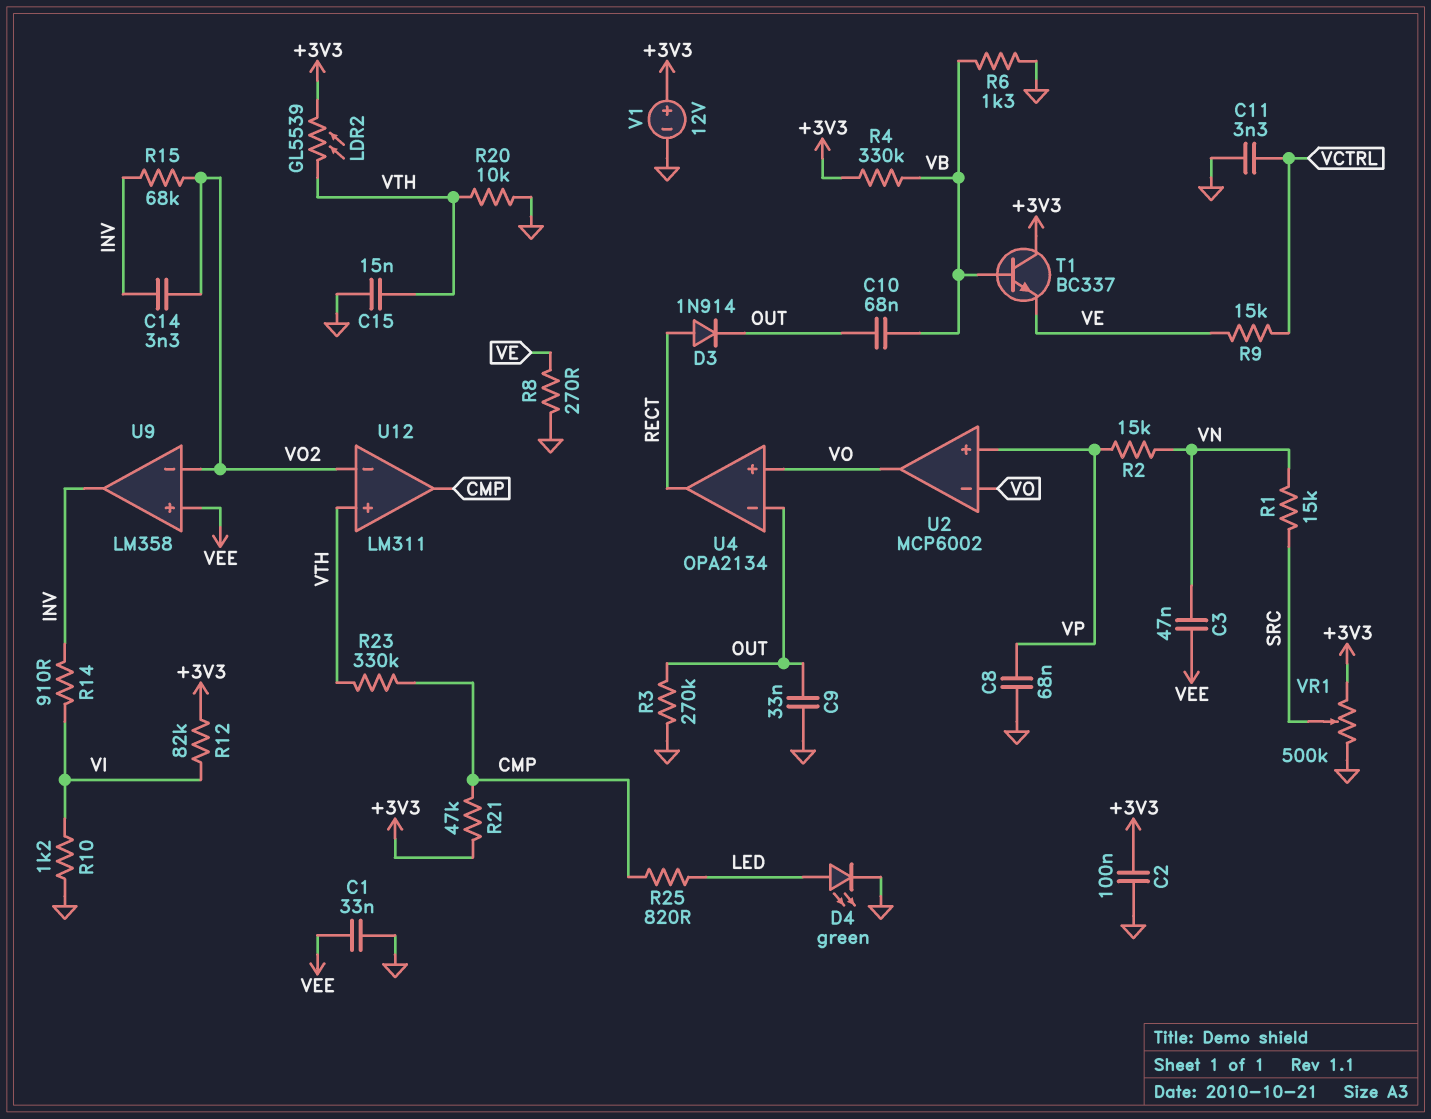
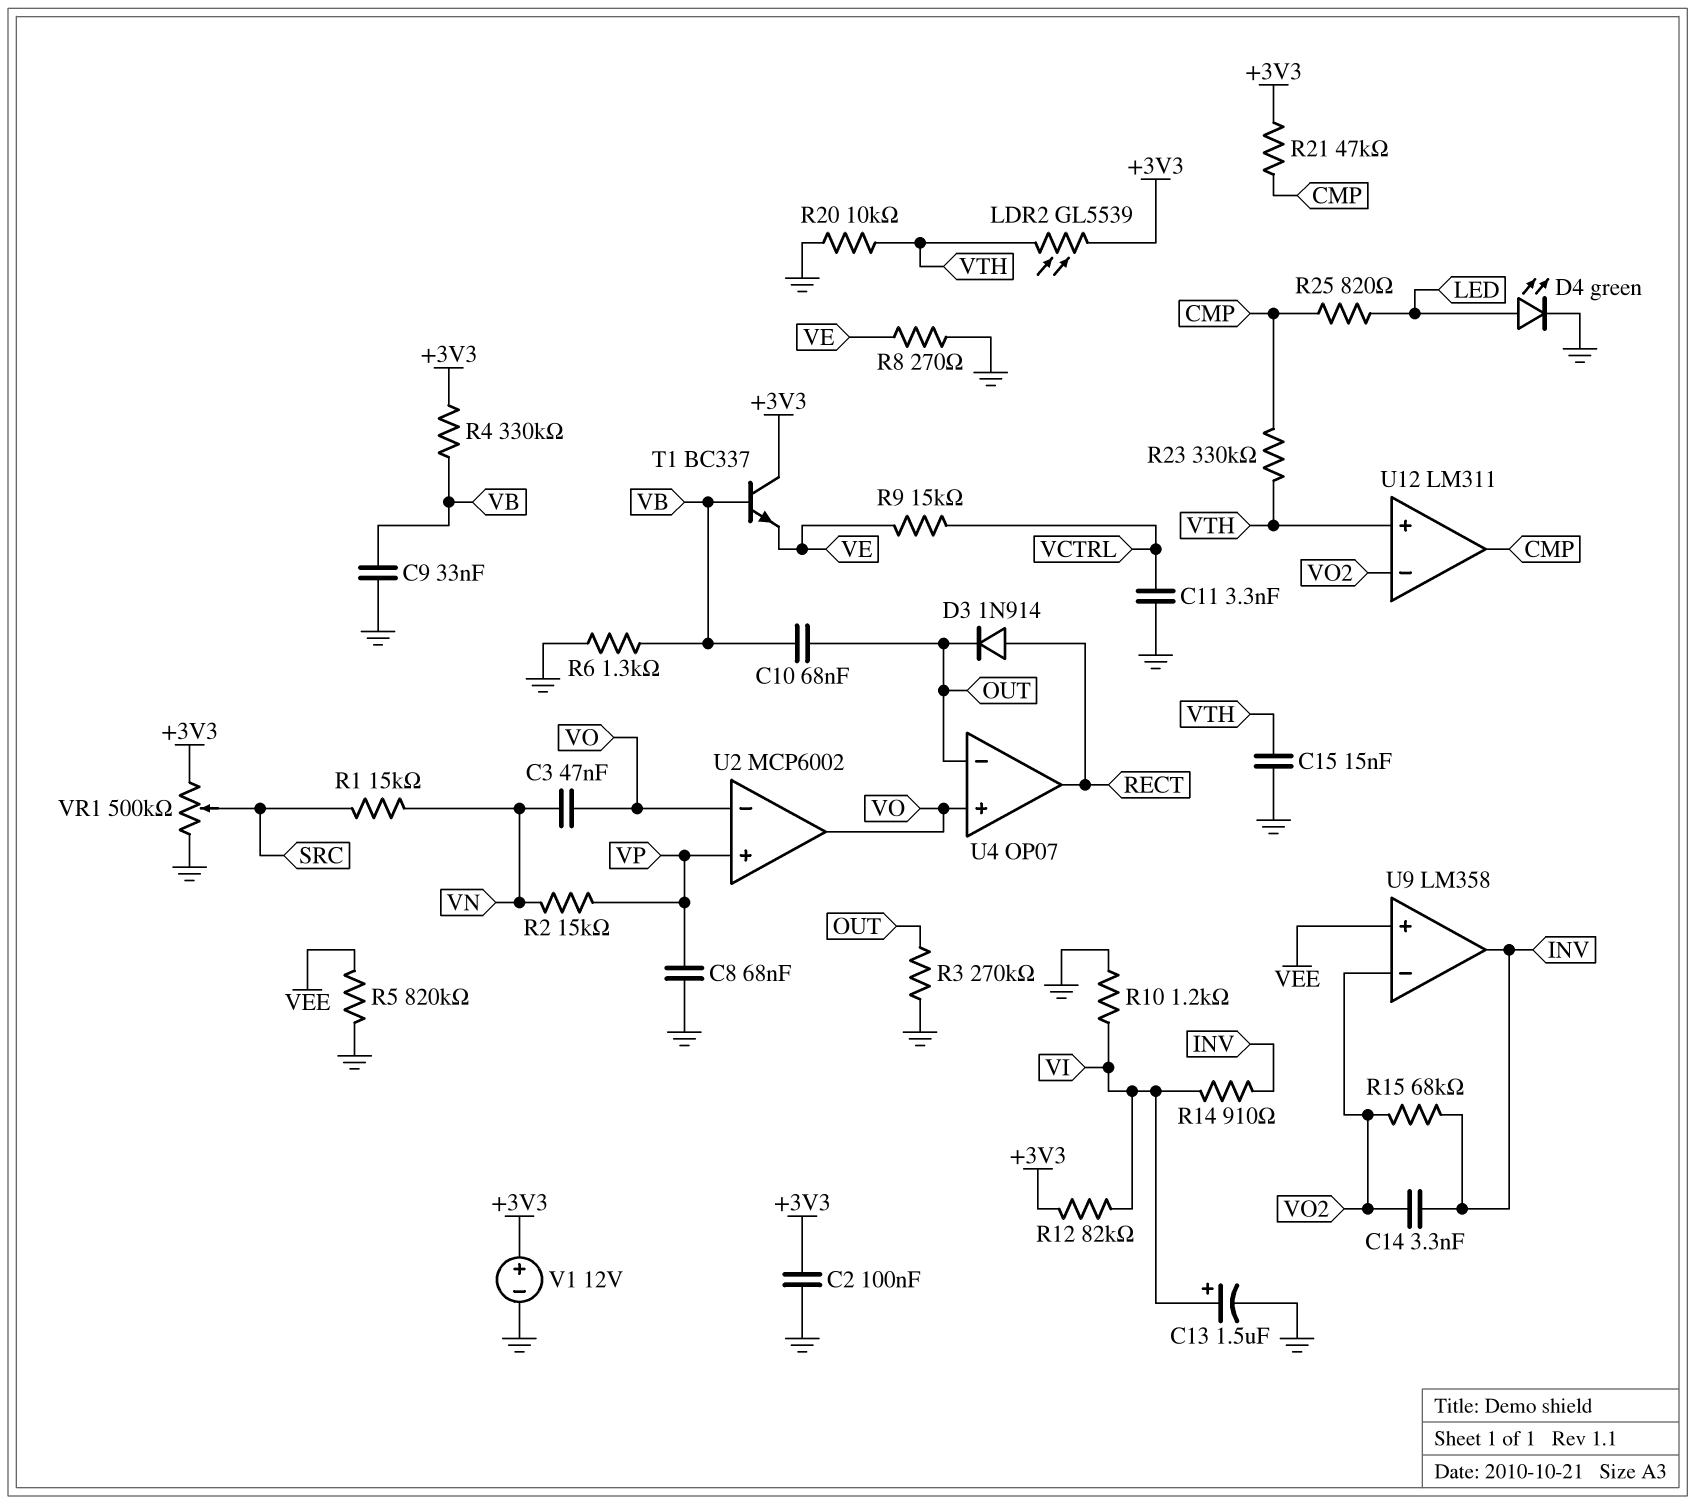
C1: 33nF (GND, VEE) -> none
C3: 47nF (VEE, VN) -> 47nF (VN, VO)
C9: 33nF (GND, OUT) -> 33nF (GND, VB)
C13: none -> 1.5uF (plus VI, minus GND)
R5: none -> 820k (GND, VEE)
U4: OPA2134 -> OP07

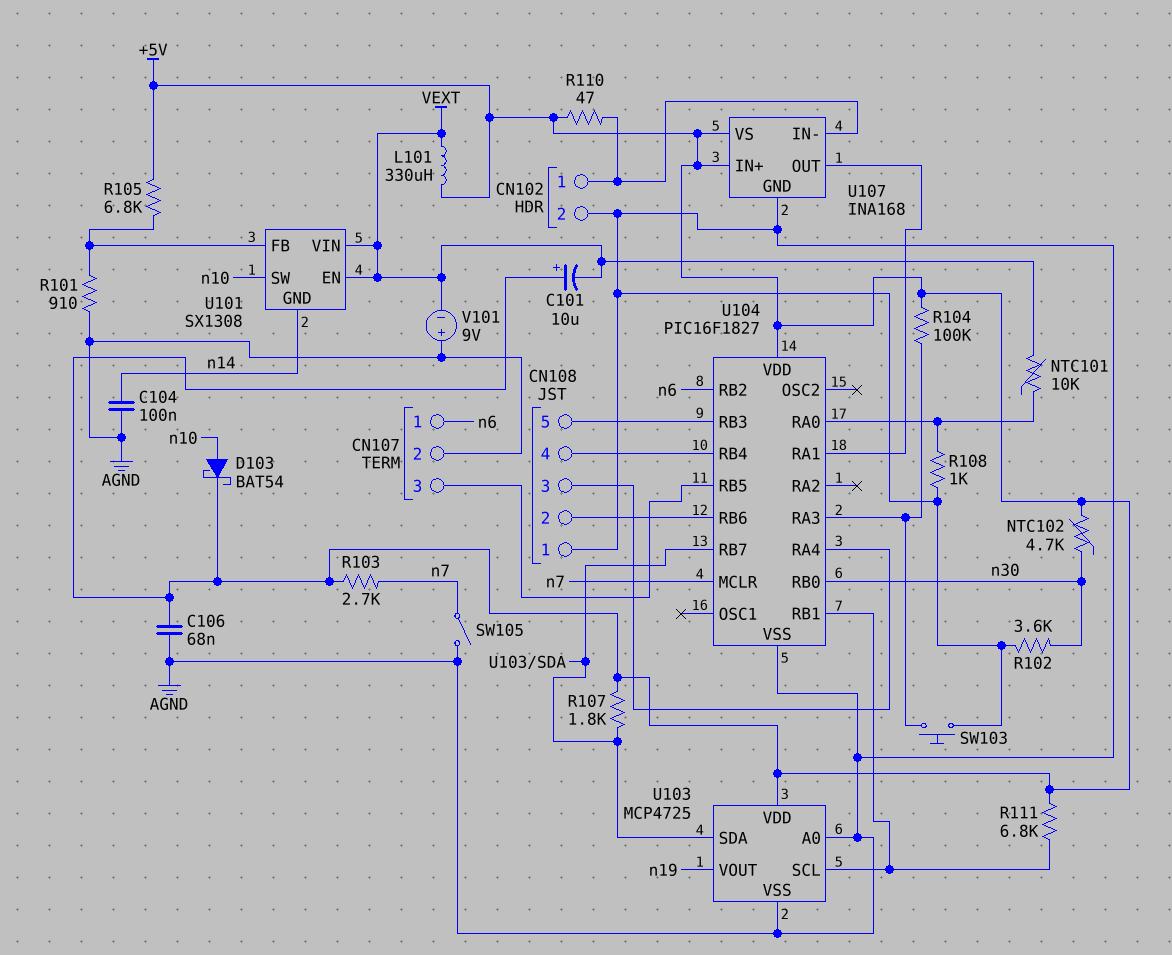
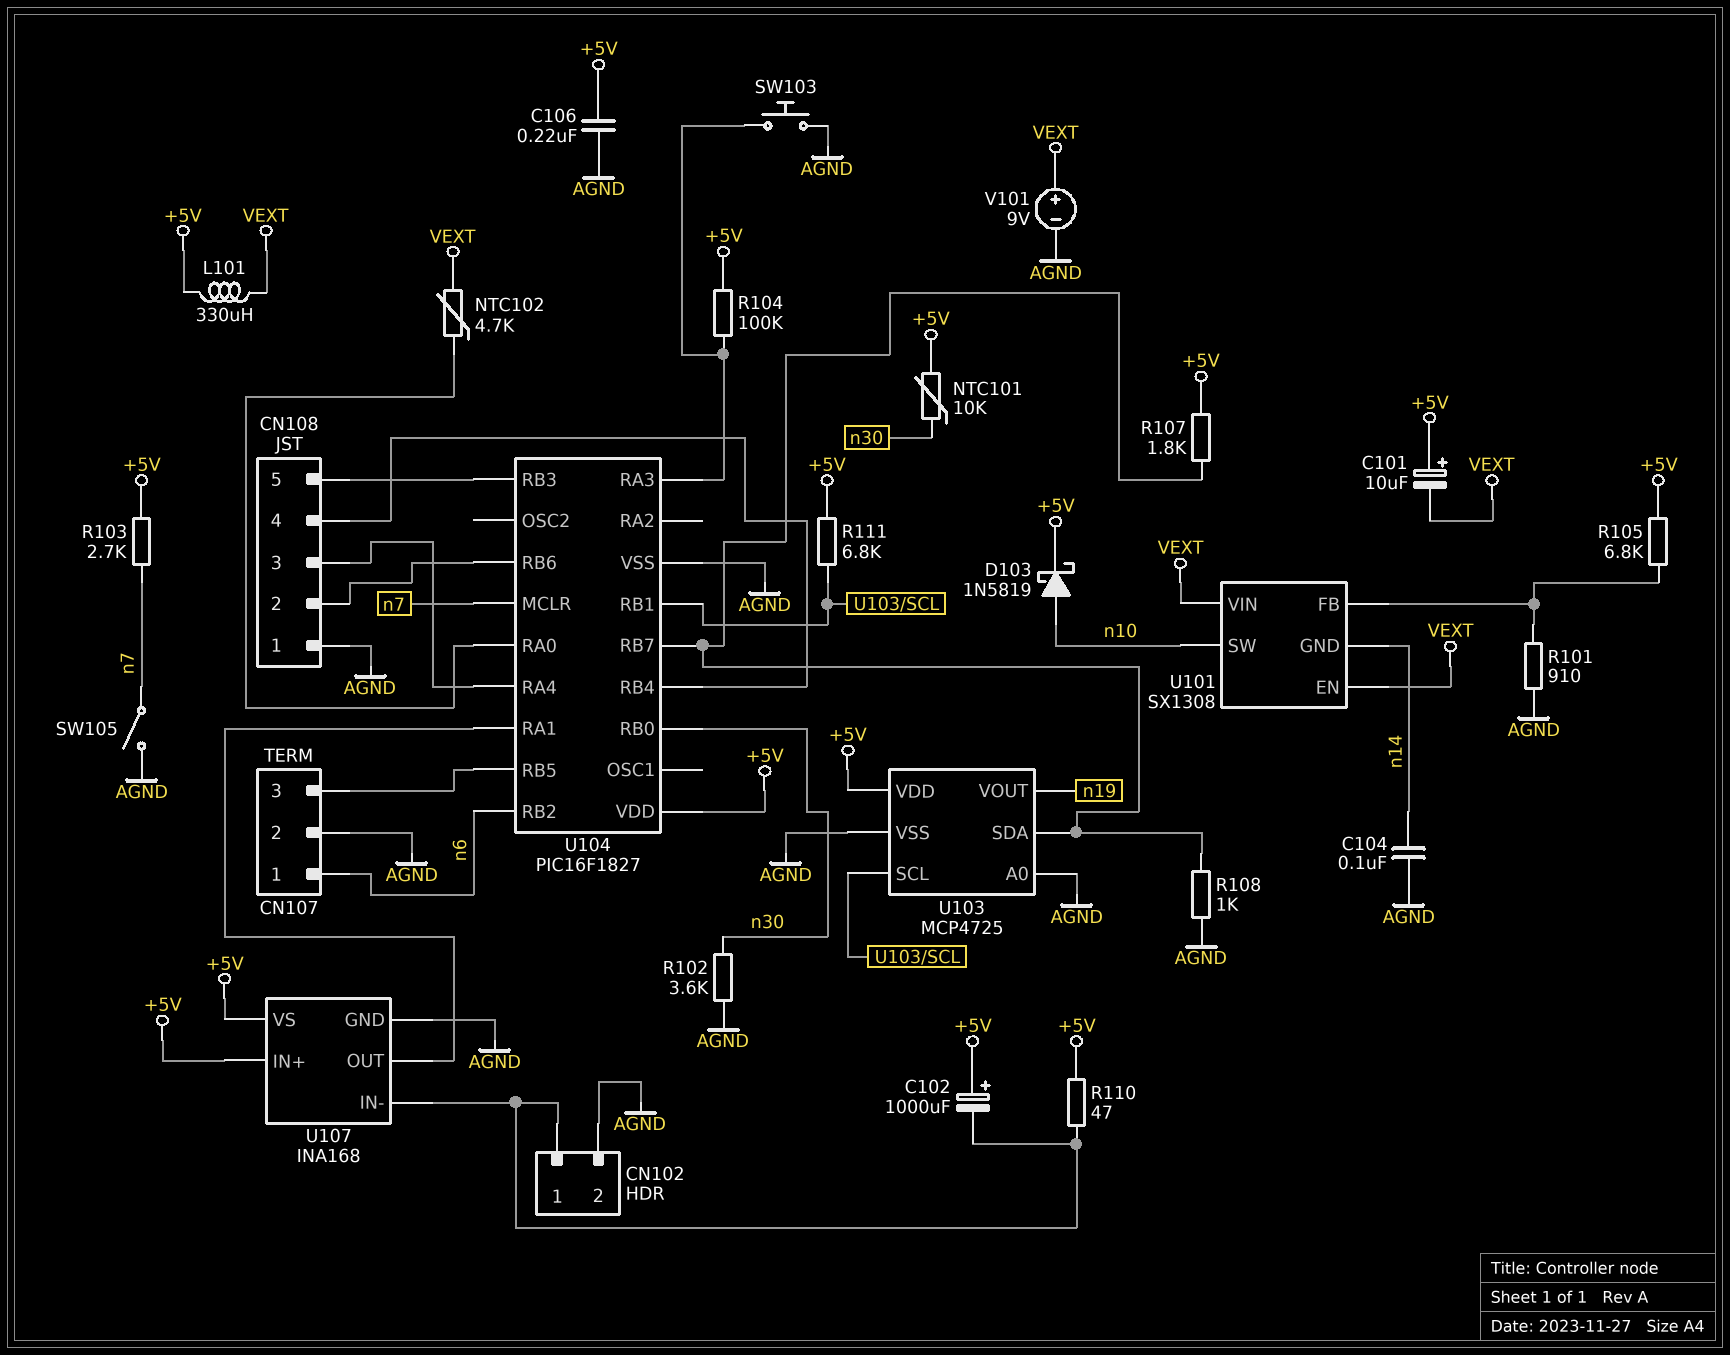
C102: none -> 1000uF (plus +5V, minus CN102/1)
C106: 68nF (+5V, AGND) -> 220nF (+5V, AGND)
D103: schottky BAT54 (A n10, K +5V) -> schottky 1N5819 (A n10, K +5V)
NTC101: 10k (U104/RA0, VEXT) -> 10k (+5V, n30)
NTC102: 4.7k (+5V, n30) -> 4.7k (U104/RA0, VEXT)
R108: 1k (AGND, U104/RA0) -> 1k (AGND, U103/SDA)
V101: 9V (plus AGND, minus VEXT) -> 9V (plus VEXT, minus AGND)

• Task to carry out: A verbatim copy of every entry above, with no pictures, is the expected output.

• Expected answer:
C1: 33nF (GND, VEE) -> none
C3: 47nF (VEE, VN) -> 47nF (VN, VO)
C9: 33nF (GND, OUT) -> 33nF (GND, VB)
C13: none -> 1.5uF (plus VI, minus GND)
R5: none -> 820k (GND, VEE)
U4: OPA2134 -> OP07

C102: none -> 1000uF (plus +5V, minus CN102/1)
C106: 68nF (+5V, AGND) -> 220nF (+5V, AGND)
D103: schottky BAT54 (A n10, K +5V) -> schottky 1N5819 (A n10, K +5V)
NTC101: 10k (U104/RA0, VEXT) -> 10k (+5V, n30)
NTC102: 4.7k (+5V, n30) -> 4.7k (U104/RA0, VEXT)
R108: 1k (AGND, U104/RA0) -> 1k (AGND, U103/SDA)
V101: 9V (plus AGND, minus VEXT) -> 9V (plus VEXT, minus AGND)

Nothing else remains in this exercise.